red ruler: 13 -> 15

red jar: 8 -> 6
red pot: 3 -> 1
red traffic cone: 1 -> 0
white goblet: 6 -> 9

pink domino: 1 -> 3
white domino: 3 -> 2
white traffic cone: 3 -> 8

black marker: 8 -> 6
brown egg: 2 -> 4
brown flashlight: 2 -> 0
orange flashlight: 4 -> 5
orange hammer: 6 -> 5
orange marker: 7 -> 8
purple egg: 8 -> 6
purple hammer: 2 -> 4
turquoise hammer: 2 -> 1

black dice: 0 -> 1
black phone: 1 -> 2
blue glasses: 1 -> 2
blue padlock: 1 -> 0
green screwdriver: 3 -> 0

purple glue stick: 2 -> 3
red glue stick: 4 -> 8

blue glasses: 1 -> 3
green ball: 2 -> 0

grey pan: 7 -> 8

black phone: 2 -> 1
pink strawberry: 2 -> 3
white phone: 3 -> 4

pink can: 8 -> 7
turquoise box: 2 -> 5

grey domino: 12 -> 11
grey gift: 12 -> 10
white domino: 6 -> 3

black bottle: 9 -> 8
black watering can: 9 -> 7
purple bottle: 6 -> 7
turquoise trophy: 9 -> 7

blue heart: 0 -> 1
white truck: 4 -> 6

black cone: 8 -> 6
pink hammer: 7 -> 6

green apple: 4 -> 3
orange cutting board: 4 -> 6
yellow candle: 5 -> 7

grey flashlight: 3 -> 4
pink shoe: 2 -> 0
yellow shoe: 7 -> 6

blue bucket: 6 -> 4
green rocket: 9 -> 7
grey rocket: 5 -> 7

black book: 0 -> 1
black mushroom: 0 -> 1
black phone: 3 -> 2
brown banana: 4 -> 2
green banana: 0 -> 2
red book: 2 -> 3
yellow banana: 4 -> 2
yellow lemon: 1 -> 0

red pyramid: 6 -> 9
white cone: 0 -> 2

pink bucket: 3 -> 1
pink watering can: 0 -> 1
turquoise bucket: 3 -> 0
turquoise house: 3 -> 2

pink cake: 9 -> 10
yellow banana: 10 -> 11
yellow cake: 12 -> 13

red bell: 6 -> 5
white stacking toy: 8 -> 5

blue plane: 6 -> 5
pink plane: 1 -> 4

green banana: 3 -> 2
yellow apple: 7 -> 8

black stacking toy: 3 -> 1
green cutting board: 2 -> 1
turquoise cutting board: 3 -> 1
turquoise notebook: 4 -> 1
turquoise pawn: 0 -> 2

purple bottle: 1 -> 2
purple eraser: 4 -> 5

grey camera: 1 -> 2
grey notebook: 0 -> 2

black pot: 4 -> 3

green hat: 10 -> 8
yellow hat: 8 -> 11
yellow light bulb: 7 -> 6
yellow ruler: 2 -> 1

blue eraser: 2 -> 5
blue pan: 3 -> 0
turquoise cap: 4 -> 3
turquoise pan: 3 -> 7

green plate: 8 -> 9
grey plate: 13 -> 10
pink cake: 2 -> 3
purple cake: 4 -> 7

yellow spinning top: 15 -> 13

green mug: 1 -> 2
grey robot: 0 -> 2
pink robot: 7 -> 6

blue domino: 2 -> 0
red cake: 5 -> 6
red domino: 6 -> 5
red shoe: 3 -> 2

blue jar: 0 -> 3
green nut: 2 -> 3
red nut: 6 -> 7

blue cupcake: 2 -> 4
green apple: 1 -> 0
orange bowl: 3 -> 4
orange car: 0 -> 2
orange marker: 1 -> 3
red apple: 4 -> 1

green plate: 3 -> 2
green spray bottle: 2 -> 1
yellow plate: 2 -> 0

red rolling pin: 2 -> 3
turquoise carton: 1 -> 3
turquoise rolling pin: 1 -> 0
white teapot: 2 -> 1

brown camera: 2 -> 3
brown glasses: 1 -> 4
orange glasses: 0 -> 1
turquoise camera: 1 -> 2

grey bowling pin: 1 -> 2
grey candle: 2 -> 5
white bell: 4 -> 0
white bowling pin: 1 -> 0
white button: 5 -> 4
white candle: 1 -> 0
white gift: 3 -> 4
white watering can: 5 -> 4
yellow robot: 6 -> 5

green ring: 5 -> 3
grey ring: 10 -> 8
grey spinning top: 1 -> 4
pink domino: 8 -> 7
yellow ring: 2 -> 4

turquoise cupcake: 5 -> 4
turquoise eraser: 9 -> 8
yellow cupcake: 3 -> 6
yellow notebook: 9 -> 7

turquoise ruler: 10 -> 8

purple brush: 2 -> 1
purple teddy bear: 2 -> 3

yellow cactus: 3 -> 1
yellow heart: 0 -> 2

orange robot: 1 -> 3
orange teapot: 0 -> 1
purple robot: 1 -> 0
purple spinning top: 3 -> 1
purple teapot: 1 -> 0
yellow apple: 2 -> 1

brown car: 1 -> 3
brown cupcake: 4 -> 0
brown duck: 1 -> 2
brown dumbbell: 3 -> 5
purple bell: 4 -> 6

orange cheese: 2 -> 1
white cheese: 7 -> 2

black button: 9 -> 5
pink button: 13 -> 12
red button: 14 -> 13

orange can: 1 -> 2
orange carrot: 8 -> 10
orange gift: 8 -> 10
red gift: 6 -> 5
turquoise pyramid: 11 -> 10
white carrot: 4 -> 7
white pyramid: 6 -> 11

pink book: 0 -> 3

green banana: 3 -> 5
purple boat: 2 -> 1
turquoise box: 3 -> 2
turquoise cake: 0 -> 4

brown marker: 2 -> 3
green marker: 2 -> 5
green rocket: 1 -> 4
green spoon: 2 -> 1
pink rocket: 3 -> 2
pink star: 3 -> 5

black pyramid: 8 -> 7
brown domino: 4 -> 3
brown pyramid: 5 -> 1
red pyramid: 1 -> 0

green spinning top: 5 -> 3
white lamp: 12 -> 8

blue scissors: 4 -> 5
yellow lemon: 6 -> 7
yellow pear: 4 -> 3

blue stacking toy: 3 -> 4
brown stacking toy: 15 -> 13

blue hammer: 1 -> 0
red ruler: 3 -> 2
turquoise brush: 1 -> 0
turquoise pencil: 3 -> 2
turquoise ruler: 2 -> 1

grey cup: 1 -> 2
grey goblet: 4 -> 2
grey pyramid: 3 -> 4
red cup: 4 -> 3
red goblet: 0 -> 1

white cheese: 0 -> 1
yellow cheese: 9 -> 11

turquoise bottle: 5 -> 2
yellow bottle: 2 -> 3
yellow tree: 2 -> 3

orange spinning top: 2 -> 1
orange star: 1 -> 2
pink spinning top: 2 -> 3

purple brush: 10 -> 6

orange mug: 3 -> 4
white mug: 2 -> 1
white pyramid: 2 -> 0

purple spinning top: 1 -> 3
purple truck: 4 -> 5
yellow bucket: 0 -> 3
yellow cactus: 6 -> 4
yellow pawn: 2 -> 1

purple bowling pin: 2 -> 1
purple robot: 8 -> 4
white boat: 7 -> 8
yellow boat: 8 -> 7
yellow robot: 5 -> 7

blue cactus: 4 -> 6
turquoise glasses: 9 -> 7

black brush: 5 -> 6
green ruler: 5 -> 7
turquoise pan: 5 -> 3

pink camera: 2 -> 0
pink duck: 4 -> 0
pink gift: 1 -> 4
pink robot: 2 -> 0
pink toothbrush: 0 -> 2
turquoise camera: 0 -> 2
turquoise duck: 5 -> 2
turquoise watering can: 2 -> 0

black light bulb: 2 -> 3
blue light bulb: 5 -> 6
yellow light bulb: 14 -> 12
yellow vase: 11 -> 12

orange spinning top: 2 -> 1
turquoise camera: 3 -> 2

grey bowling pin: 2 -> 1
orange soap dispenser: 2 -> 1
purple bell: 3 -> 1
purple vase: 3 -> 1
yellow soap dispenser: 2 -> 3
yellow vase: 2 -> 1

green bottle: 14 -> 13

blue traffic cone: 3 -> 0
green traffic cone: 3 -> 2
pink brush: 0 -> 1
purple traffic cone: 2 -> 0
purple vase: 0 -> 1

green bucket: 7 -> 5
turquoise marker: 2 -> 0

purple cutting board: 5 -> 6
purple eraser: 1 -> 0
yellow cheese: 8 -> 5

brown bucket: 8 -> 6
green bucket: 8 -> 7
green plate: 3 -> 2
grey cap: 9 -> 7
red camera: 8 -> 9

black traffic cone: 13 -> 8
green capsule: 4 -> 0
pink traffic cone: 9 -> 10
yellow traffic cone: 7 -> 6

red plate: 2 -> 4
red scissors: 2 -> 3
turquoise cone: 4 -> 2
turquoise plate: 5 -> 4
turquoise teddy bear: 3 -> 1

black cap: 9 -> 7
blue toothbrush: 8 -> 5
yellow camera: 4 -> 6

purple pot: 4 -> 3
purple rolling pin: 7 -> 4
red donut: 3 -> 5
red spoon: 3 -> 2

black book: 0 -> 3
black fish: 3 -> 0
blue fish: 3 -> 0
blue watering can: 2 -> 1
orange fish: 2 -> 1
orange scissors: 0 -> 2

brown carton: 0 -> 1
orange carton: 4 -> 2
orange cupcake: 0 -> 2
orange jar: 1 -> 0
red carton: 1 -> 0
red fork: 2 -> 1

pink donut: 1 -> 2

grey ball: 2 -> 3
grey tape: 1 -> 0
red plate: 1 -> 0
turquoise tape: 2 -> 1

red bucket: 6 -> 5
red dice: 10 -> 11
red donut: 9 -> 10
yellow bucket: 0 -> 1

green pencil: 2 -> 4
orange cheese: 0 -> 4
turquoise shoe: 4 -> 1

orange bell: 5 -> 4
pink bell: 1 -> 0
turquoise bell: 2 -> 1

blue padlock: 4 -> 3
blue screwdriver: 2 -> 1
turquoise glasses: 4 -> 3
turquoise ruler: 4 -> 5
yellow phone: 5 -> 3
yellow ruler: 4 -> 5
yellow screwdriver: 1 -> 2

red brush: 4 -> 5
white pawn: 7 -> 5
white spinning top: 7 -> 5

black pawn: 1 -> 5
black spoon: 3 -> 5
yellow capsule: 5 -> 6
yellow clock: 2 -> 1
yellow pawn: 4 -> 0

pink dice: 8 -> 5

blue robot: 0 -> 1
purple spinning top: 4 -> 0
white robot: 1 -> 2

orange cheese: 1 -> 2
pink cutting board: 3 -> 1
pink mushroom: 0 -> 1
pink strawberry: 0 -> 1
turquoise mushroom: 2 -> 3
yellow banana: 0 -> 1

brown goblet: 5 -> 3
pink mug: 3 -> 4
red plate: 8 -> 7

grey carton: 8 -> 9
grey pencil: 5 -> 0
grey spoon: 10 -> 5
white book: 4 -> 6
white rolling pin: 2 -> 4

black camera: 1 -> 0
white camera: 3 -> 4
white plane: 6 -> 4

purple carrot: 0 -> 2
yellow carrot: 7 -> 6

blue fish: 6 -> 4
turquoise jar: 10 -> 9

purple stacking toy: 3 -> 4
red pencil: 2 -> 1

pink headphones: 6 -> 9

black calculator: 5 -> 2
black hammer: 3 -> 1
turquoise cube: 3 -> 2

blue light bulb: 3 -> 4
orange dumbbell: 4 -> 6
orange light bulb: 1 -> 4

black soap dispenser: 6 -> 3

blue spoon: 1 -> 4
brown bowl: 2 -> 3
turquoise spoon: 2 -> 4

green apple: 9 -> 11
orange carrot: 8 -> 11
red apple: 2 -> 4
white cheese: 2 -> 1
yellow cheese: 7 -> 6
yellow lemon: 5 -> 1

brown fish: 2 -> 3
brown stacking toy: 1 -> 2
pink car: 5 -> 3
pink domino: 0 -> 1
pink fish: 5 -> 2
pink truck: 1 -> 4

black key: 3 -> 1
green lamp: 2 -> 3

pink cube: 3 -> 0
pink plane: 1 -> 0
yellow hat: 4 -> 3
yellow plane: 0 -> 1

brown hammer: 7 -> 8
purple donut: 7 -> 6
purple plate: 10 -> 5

▶ **Problem to work on**
Repeat the entries above verbatim, but only from the line that has "brown duck: 1 -> 2" down to the line that has "purple boat: 2 -> 1", inclusive.

▶ **Result of the exercise**
brown duck: 1 -> 2
brown dumbbell: 3 -> 5
purple bell: 4 -> 6

orange cheese: 2 -> 1
white cheese: 7 -> 2

black button: 9 -> 5
pink button: 13 -> 12
red button: 14 -> 13

orange can: 1 -> 2
orange carrot: 8 -> 10
orange gift: 8 -> 10
red gift: 6 -> 5
turquoise pyramid: 11 -> 10
white carrot: 4 -> 7
white pyramid: 6 -> 11

pink book: 0 -> 3

green banana: 3 -> 5
purple boat: 2 -> 1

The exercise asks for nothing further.